[Stored data]
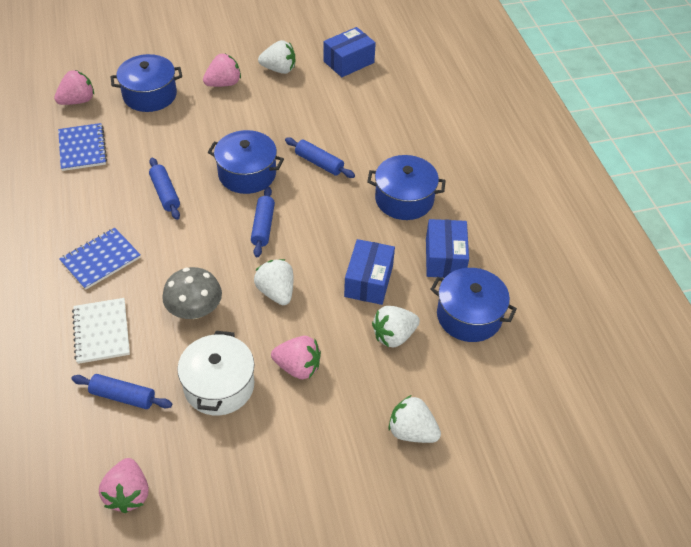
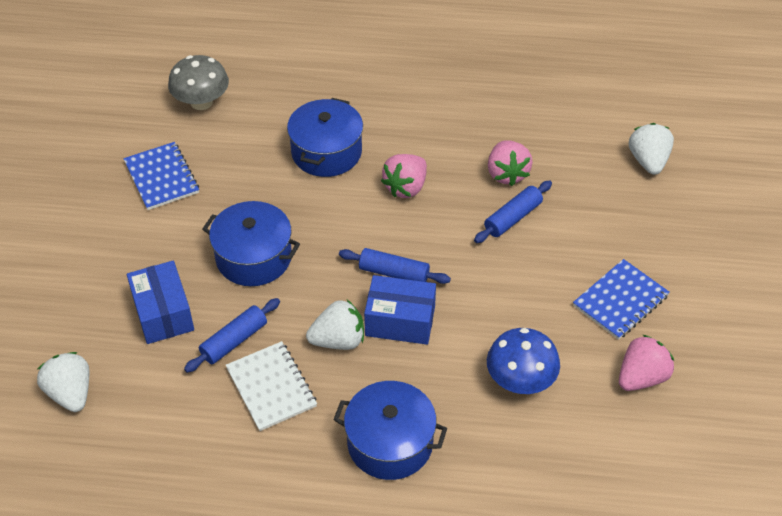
blue box: 3 -> 2
blue mushroom: 0 -> 1
blue pot: 4 -> 3
blue rolling pin: 4 -> 3
pink strawberry: 4 -> 3
white pot: 1 -> 0
white strawberry: 4 -> 3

[Problem details] Transcribe the records above exactly, but only from the line that contains "blue pot: 4 -> 3" through their final line, inclusive.

[Written answer]
blue pot: 4 -> 3
blue rolling pin: 4 -> 3
pink strawberry: 4 -> 3
white pot: 1 -> 0
white strawberry: 4 -> 3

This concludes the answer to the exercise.